* [DESCRIPTION OF THE TASK]
Read each line of the material and note whether it contains "grey". Give the number of such lines and nothing else.

* [GIVEN DATA]
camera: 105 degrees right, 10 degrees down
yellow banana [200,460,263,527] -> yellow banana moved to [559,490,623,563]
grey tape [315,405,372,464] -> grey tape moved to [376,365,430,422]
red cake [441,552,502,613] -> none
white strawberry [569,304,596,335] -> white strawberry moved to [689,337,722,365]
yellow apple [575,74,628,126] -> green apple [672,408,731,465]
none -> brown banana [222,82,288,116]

--

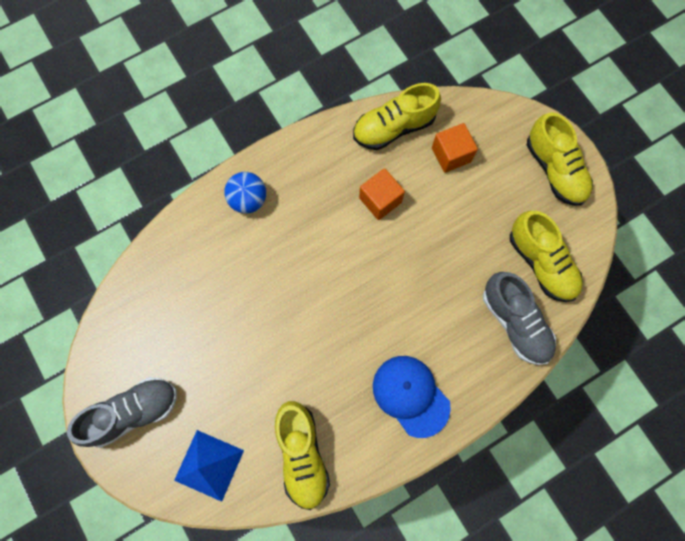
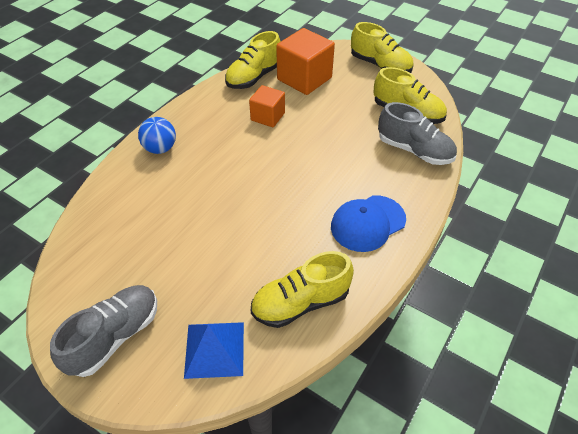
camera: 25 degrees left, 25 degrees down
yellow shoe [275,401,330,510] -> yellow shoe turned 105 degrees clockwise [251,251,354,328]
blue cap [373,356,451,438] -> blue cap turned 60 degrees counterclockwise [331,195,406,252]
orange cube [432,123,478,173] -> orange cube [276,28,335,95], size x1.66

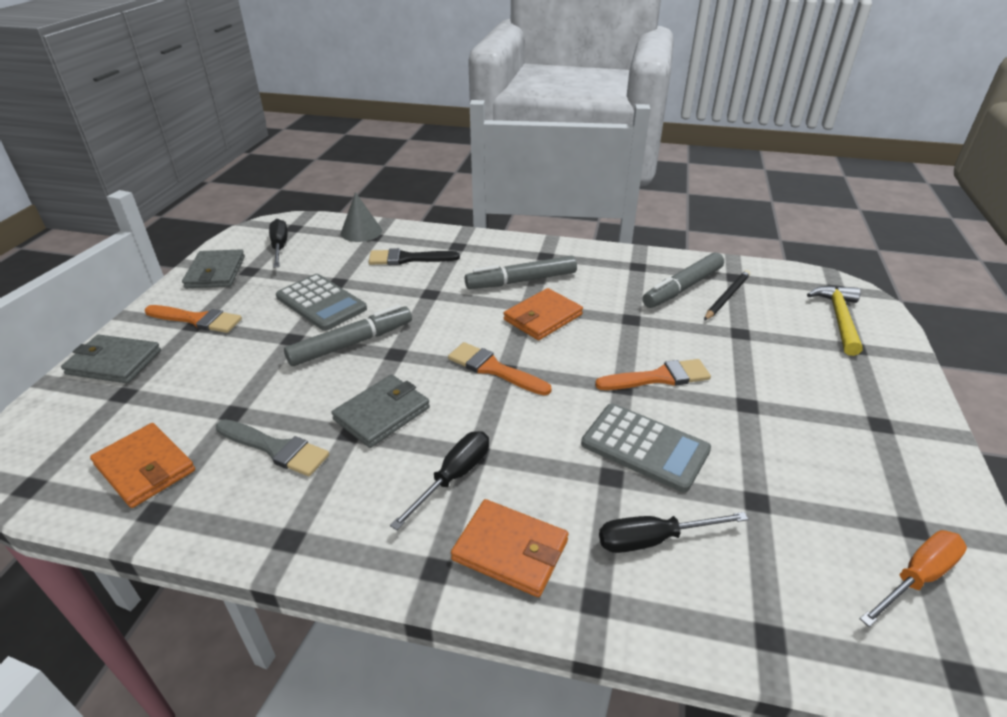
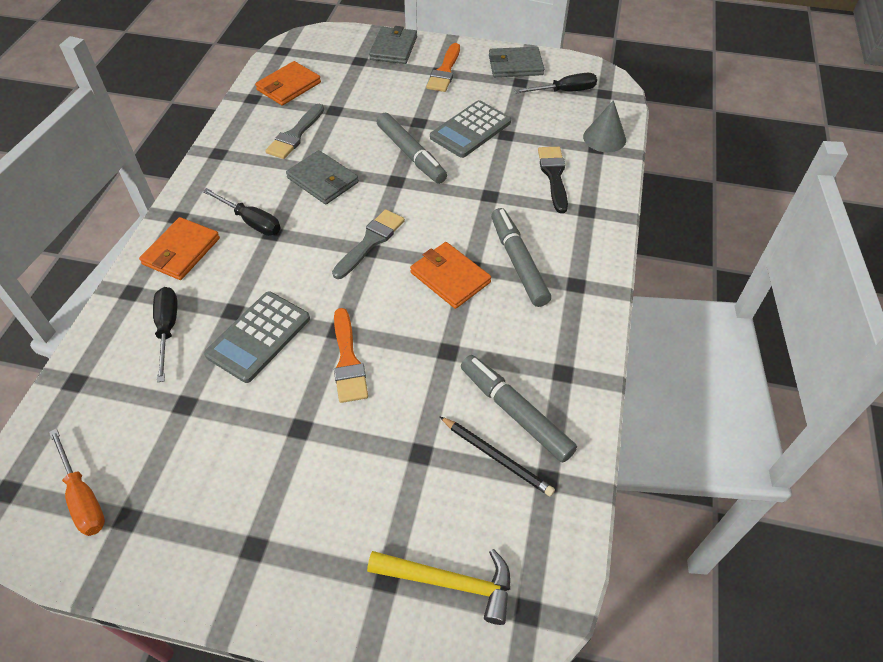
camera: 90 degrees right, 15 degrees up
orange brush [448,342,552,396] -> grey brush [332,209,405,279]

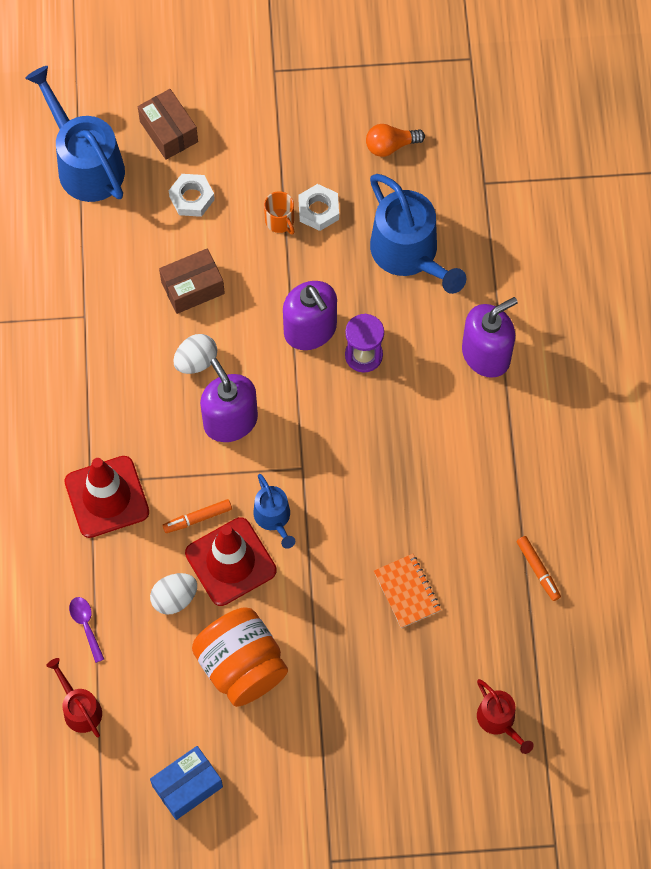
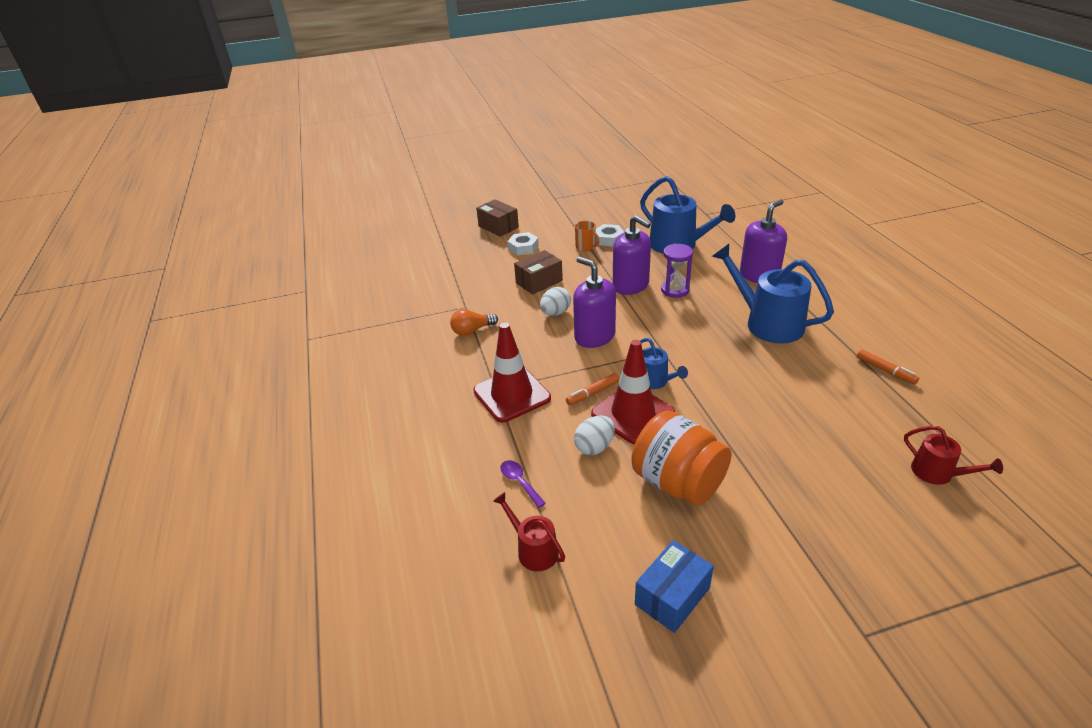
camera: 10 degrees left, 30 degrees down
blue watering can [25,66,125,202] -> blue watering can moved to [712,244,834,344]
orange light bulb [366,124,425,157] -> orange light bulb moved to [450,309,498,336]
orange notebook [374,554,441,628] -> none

* [OUTPUT OF THE TASK]
2